*** Opening Information shown ***

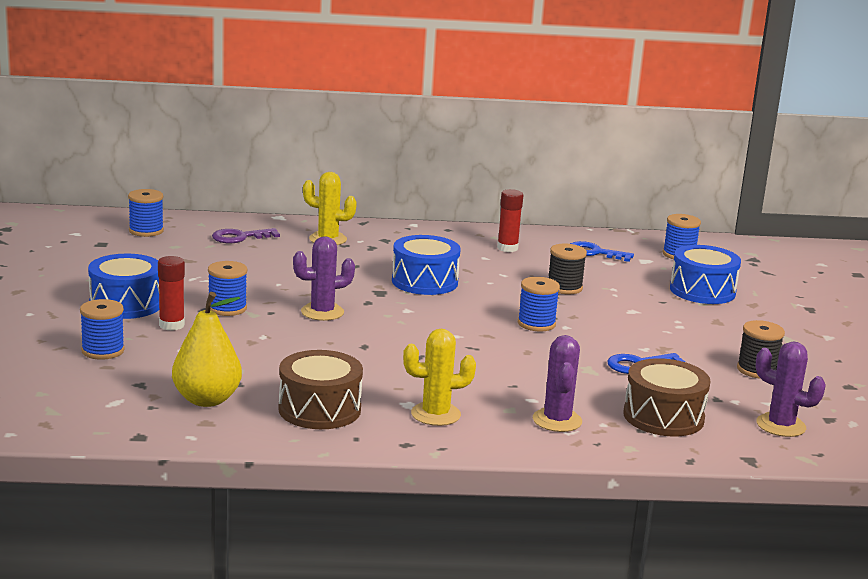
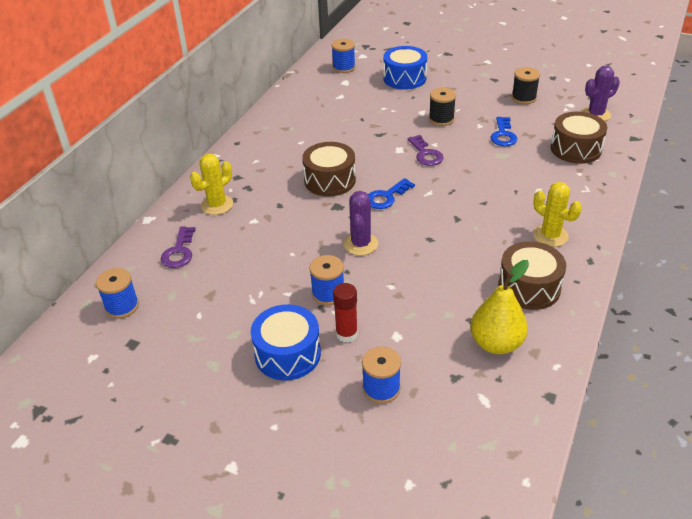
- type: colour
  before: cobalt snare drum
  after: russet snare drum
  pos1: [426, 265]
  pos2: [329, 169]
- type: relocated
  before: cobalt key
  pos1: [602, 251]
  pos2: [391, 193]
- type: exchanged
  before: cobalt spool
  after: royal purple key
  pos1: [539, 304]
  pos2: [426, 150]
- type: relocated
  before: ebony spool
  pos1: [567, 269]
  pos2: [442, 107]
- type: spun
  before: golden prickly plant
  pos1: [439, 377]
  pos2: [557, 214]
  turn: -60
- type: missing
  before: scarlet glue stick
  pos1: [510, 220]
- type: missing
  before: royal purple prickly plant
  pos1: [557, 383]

*** Closing Information shown ***

*Exercise goal*
Would you give the data above again word for word, skipping any images?

*Result below*
- type: colour
  before: cobalt snare drum
  after: russet snare drum
  pos1: [426, 265]
  pos2: [329, 169]
- type: relocated
  before: cobalt key
  pos1: [602, 251]
  pos2: [391, 193]
- type: exchanged
  before: cobalt spool
  after: royal purple key
  pos1: [539, 304]
  pos2: [426, 150]
- type: relocated
  before: ebony spool
  pos1: [567, 269]
  pos2: [442, 107]
- type: spun
  before: golden prickly plant
  pos1: [439, 377]
  pos2: [557, 214]
  turn: -60
- type: missing
  before: scarlet glue stick
  pos1: [510, 220]
- type: missing
  before: royal purple prickly plant
  pos1: [557, 383]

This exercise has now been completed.